# [WORK ITEM]
Give again, word for word, the lines below that run from the line with "(420, 192) = (480, 189): green" through the line with "(410, 165) = (294, 325): purple". Drop the pictures.

THE DATA Start Marker

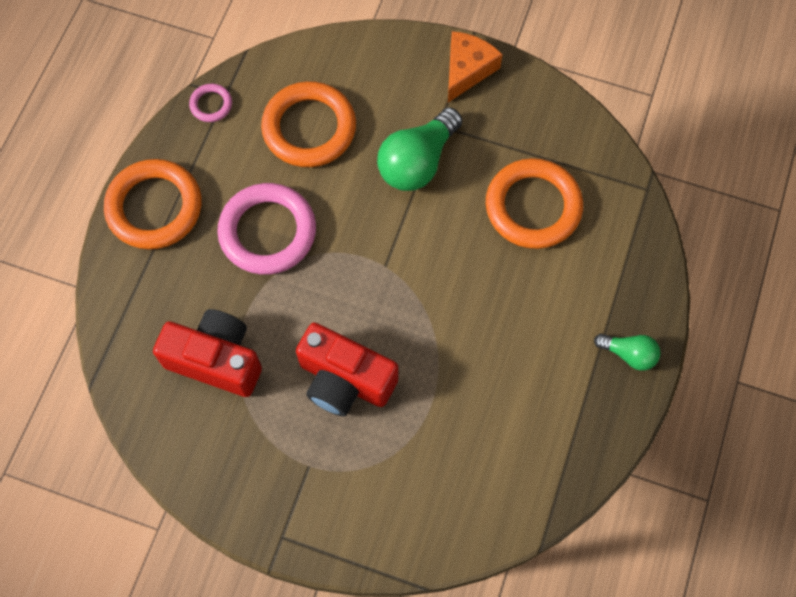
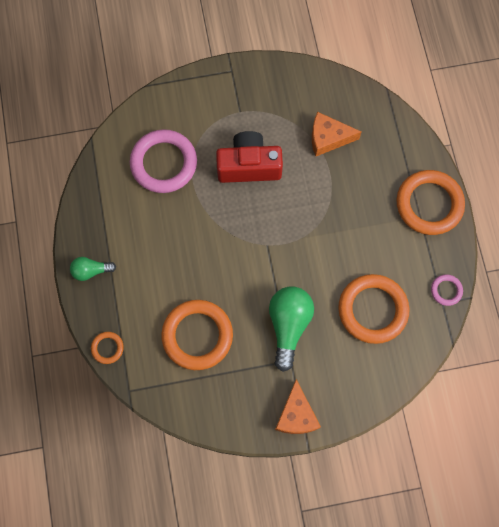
camera: 150 degrees right, 5 degrees up
(216, 360) = (328, 138): red camera -> orange cheese
(267, 232) = (351, 227): pink ring -> pink ring (164, 163)
(651, 249) = (107, 348): none -> orange ring

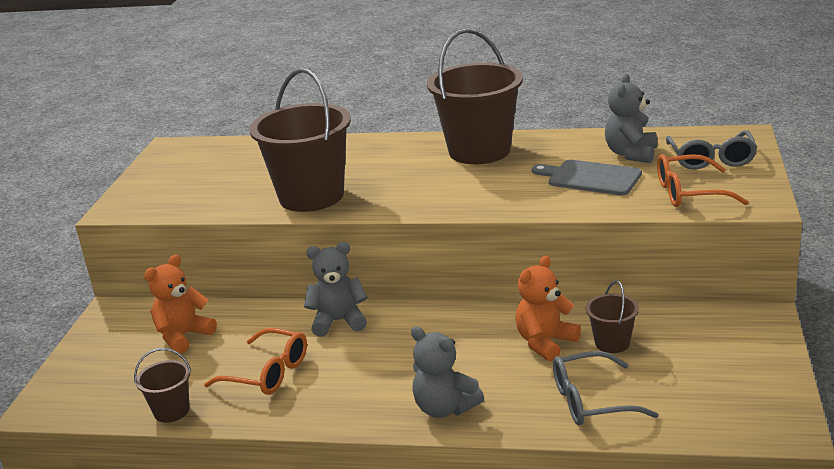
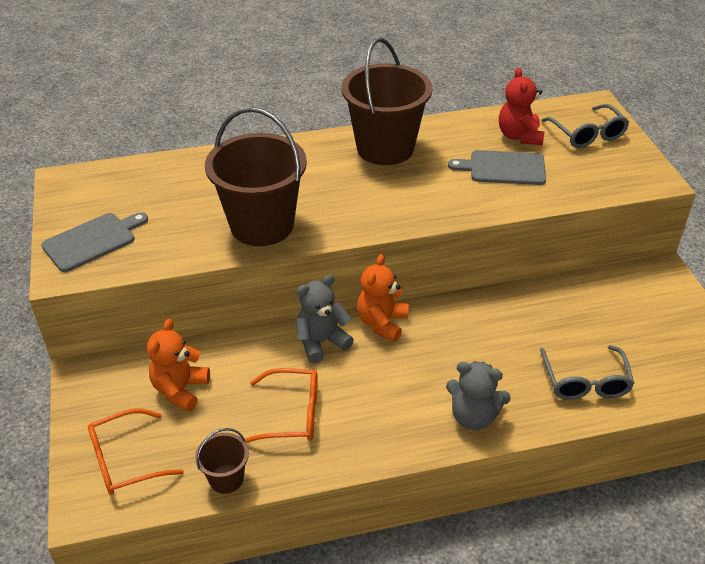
camera: 25 degrees left, 15 degrees up
(157, 191) = (92, 241): none -> grey cutting board
(545, 343) = (514, 330): orange teddy bear -> orange teddy bear (382, 323)
(591, 401) = (585, 382): grey glasses -> grey glasses turned 60 degrees counterclockwise
(612, 343) = (566, 319): brown bucket -> none
(631, 154) = (519, 136): grey teddy bear -> red teddy bear
(689, 193) = (594, 174): orange glasses -> orange glasses (125, 461)

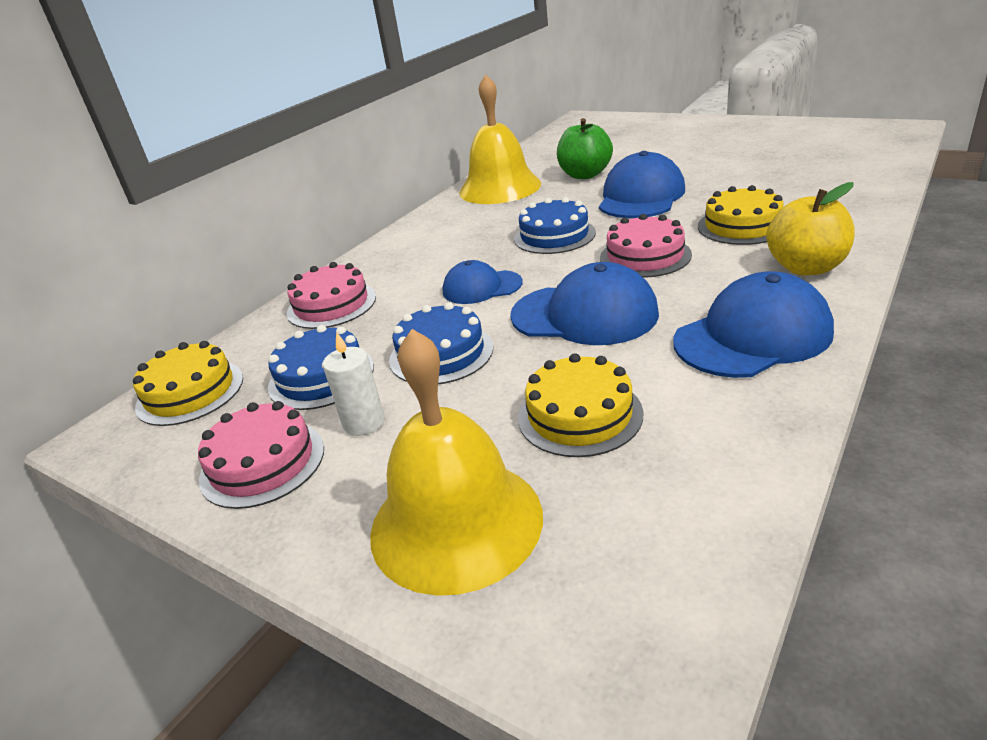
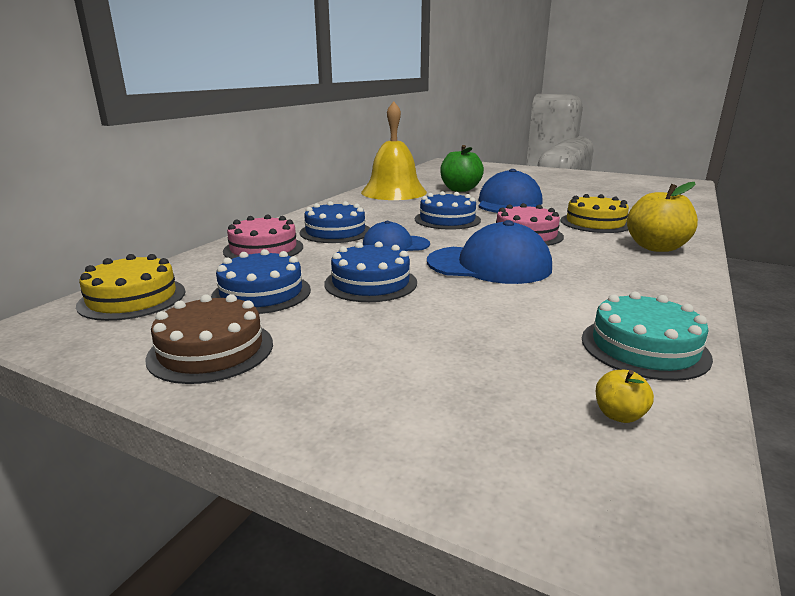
camera: 10 degrees left, 10 degrees down
(262, 463) = (211, 350): pink cake -> brown cake
(364, 422) = (308, 325): white candle -> none
(416, 269) = (335, 232): none -> blue cake
(456, 522) = (417, 399): yellow bell -> none
(580, 415) = (509, 326): yellow cake -> none
(660, 539) = (619, 415): none -> yellow apple
(724, 440) = (644, 347): none -> turquoise cake
(752, 336) = (634, 284): blue cap -> none

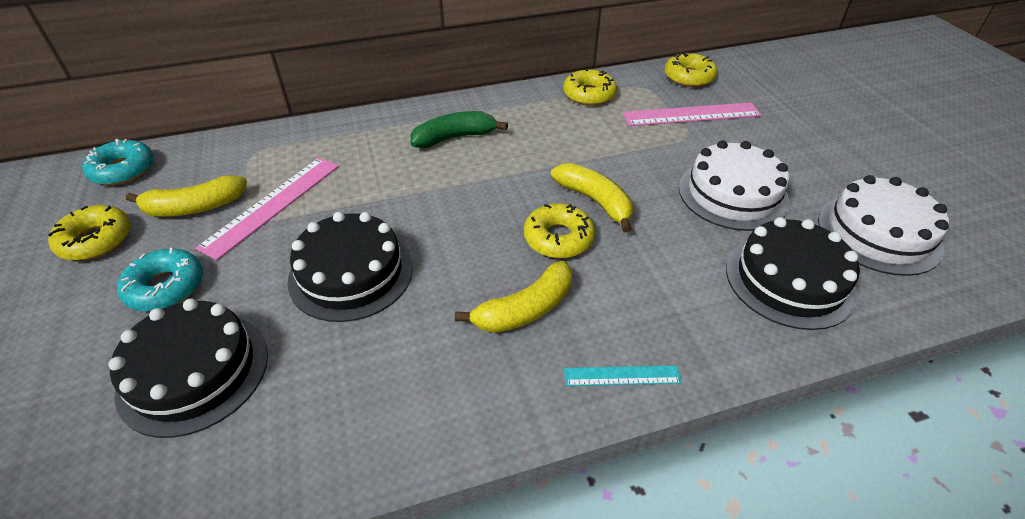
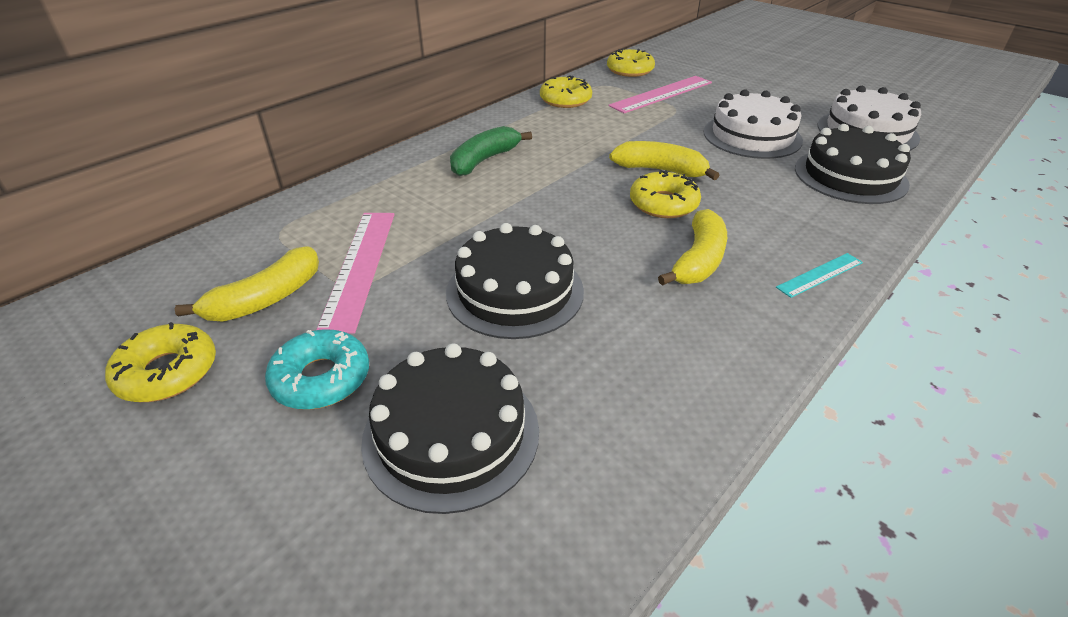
camera: 30 degrees left, 5 degrees down
(123, 170) = (119, 296): turquoise donut -> none

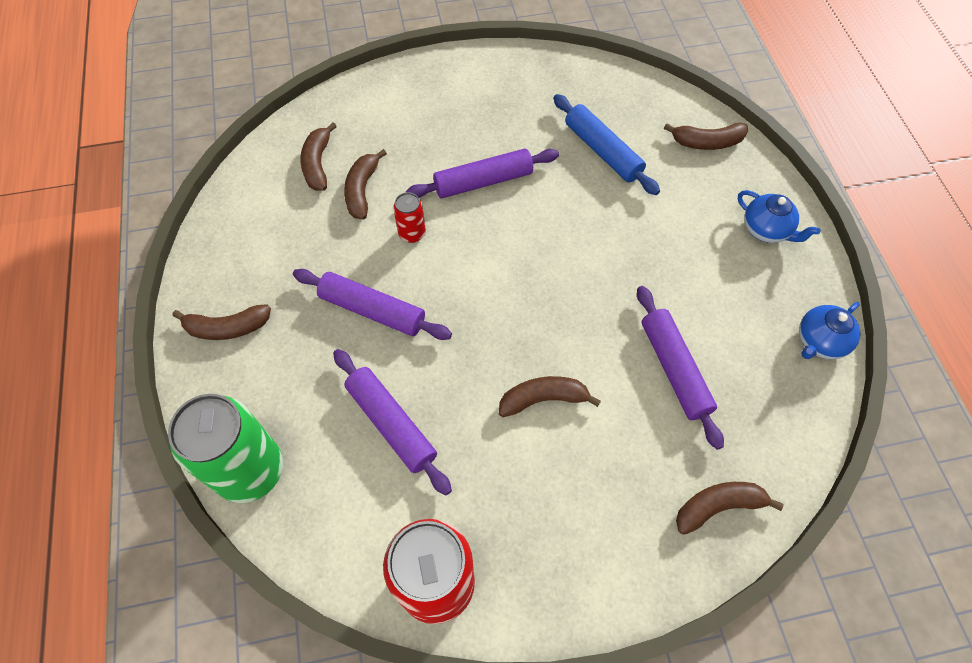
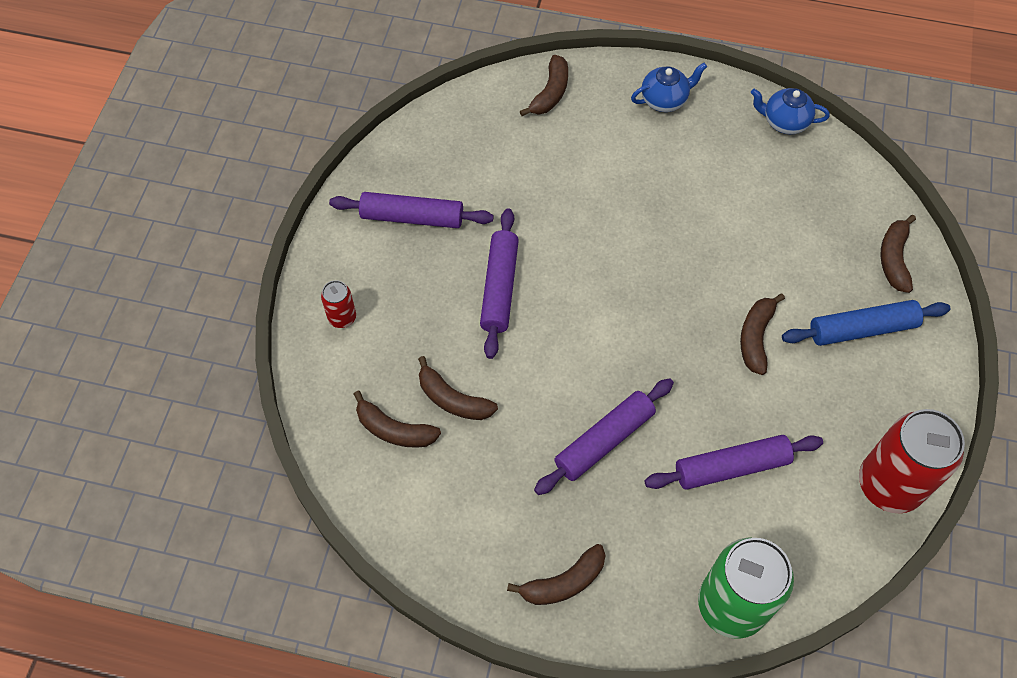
camera: 65 degrees left, 0 degrees up
(227, 328) = (563, 582): brown banana -> brown banana turned 45 degrees clockwise
(412, 233) = (531, 373): red can -> red can (342, 317)
(602, 151) = (516, 175): blue rolling pin -> blue rolling pin (862, 329)
(674, 369) = (767, 230): purple rolling pin -> purple rolling pin (412, 217)
(819, 342) = (784, 122): blue teapot -> blue teapot turned 120 degrees clockwise

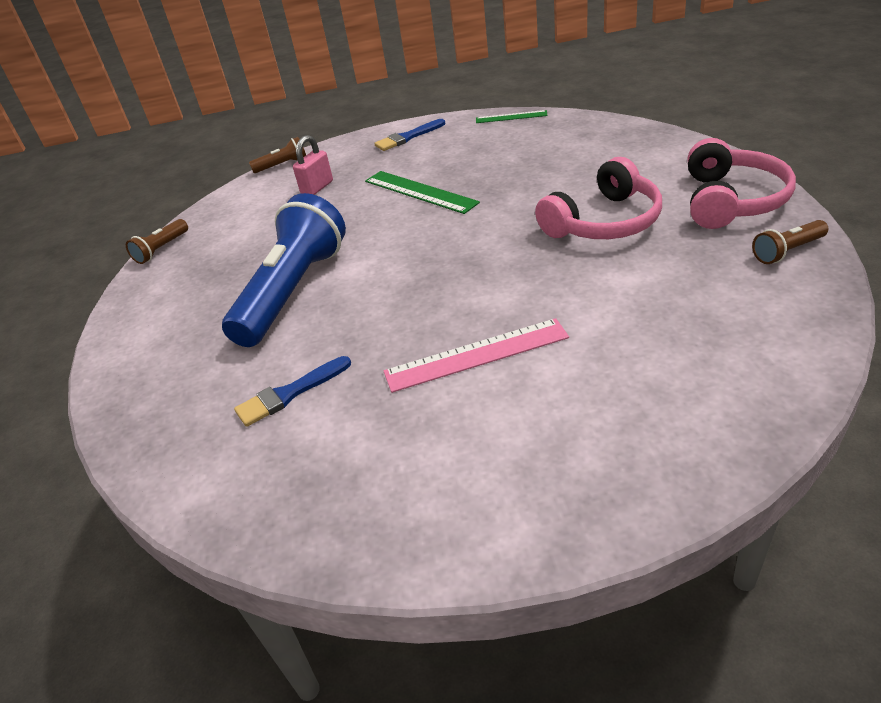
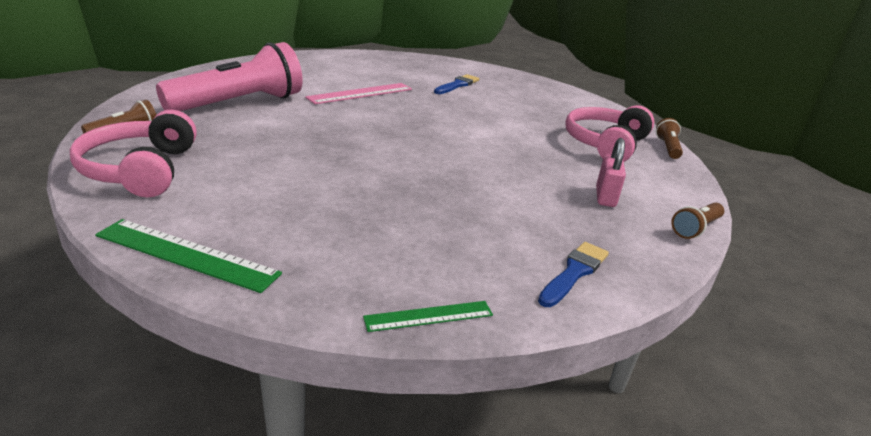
camera: 150 degrees right, 10 degrees down
(293, 291) = (512, 121): blue flashlight -> none
(420, 192) = (480, 189): green ruler -> green ruler (187, 254)
(604, 222) = (276, 156): pink headphones -> pink headphones (605, 144)
(667, 317) = (239, 103): none -> pink flashlight

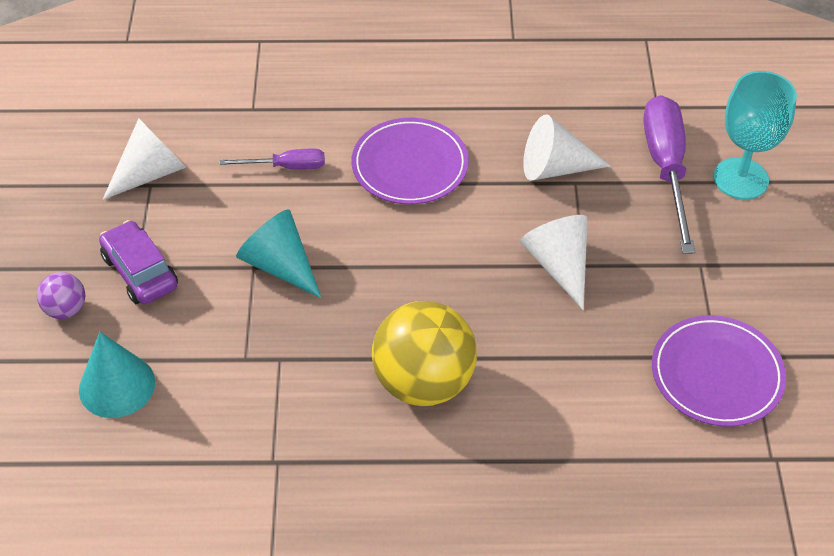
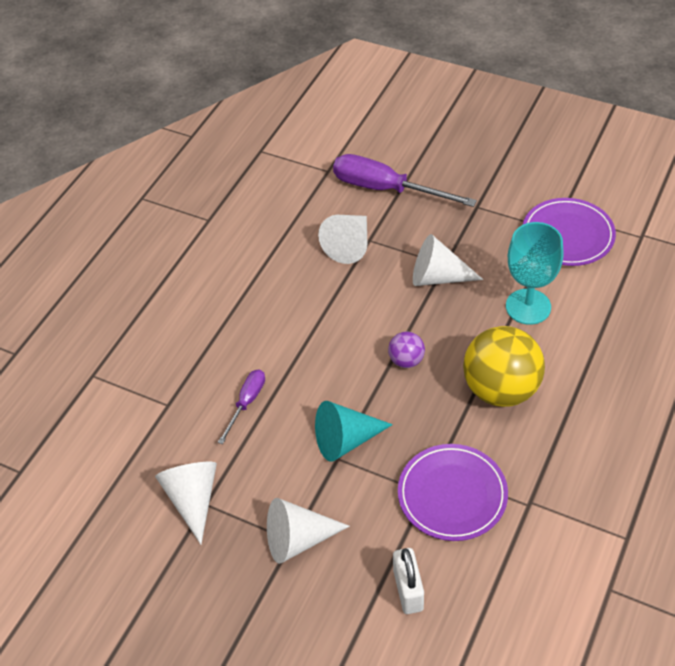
camera: 60 degrees left, 0 degrees up
(66, 309) = (308, 607): purple ball -> purple ball (406, 360)
(117, 385) = (408, 590): turquoise cone -> white padlock
(140, 272) = (298, 539): purple car -> white cone
(410, 165) = (294, 325): purple plate -> purple plate (452, 494)
(740, 179) = (417, 158): turquoise goblet -> turquoise goblet (528, 307)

THE DATA End Marker

# [SOLUTION TO THE PROBLEM]
(420, 192) = (480, 189): green ruler -> green ruler (187, 254)
(604, 222) = (276, 156): pink headphones -> pink headphones (605, 144)
(667, 317) = (239, 103): none -> pink flashlight

camera: 60 degrees left, 0 degrees up
(66, 309) = (308, 607): purple ball -> purple ball (406, 360)
(117, 385) = (408, 590): turquoise cone -> white padlock
(140, 272) = (298, 539): purple car -> white cone
(410, 165) = (294, 325): purple plate -> purple plate (452, 494)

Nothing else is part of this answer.